▸ Work task
Return every line of the records, exact and in full, until you have returned the line with "S103: button (5V, EN0) -> switch (5V, EN0)", and include none of the pictures.

(Before-and-after change records)
----------------

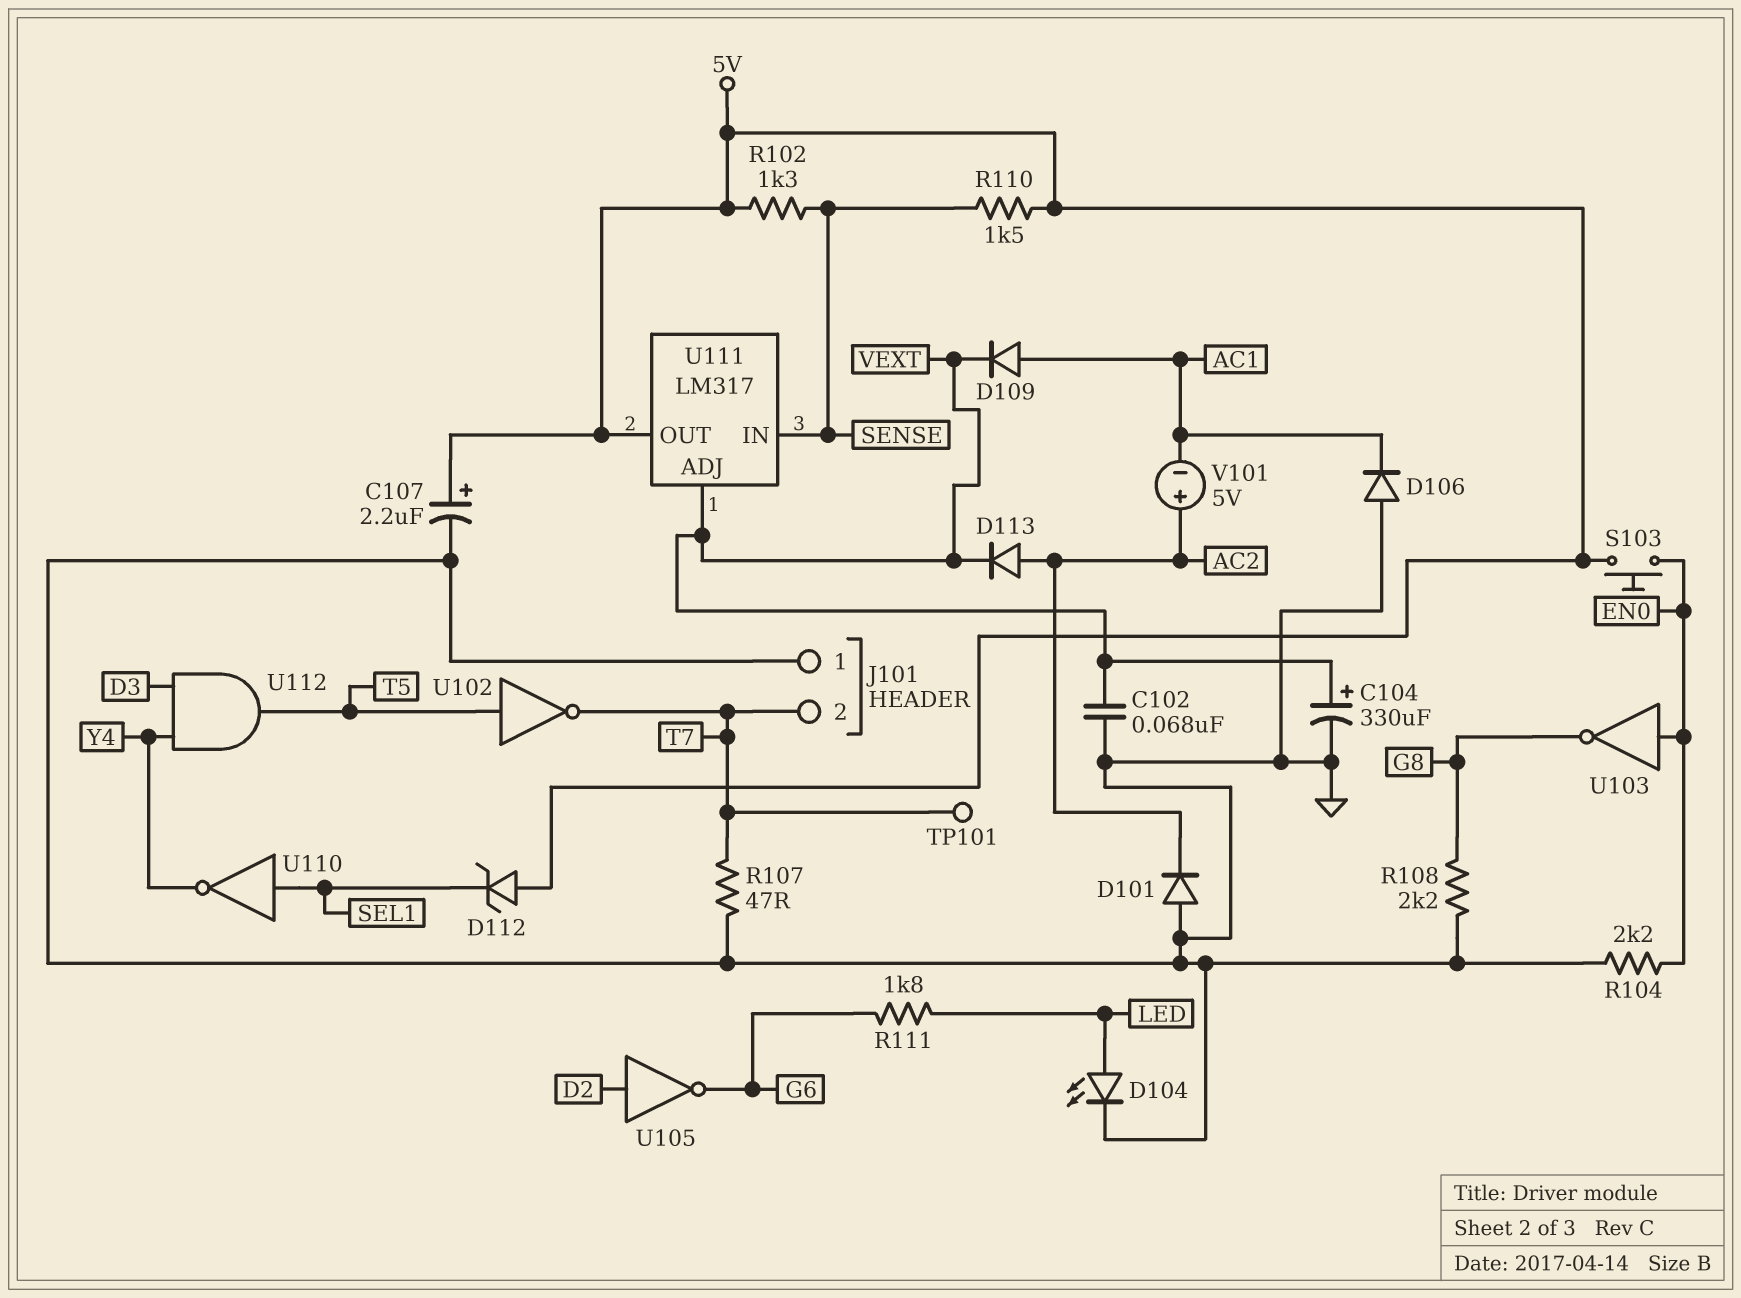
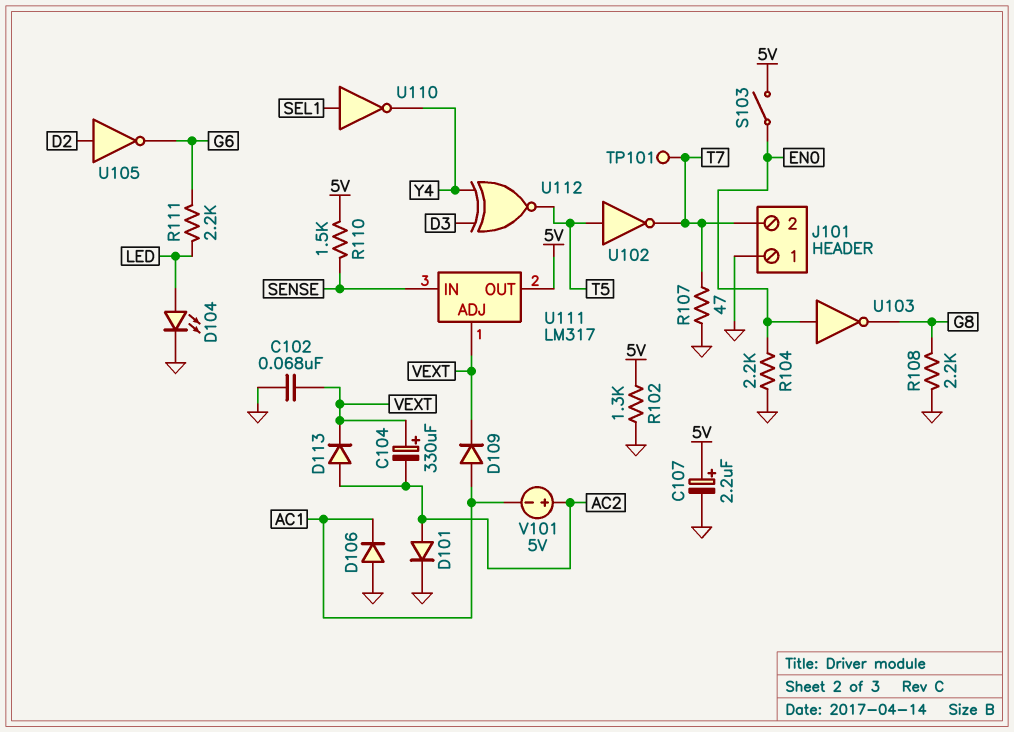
C104: 330uF (plus VEXT, minus GND) -> 330uF (plus VEXT, minus AC2)
D101: diode (A GND, K AC2) -> diode (A AC2, K GND)
D112: zener (A 5V, K SEL1) -> none
R102: 1.3k (5V, SENSE) -> 1.3k (5V, GND)
R111: 1.8k (G6, LED) -> 2.2k (G6, LED)
S103: button (5V, EN0) -> switch (5V, EN0)
U112: AND (in D3, in Y4, out T5) -> XNOR (in D3, in Y4, out T5)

----------------

▸ Solution for this task
C104: 330uF (plus VEXT, minus GND) -> 330uF (plus VEXT, minus AC2)
D101: diode (A GND, K AC2) -> diode (A AC2, K GND)
D112: zener (A 5V, K SEL1) -> none
R102: 1.3k (5V, SENSE) -> 1.3k (5V, GND)
R111: 1.8k (G6, LED) -> 2.2k (G6, LED)
S103: button (5V, EN0) -> switch (5V, EN0)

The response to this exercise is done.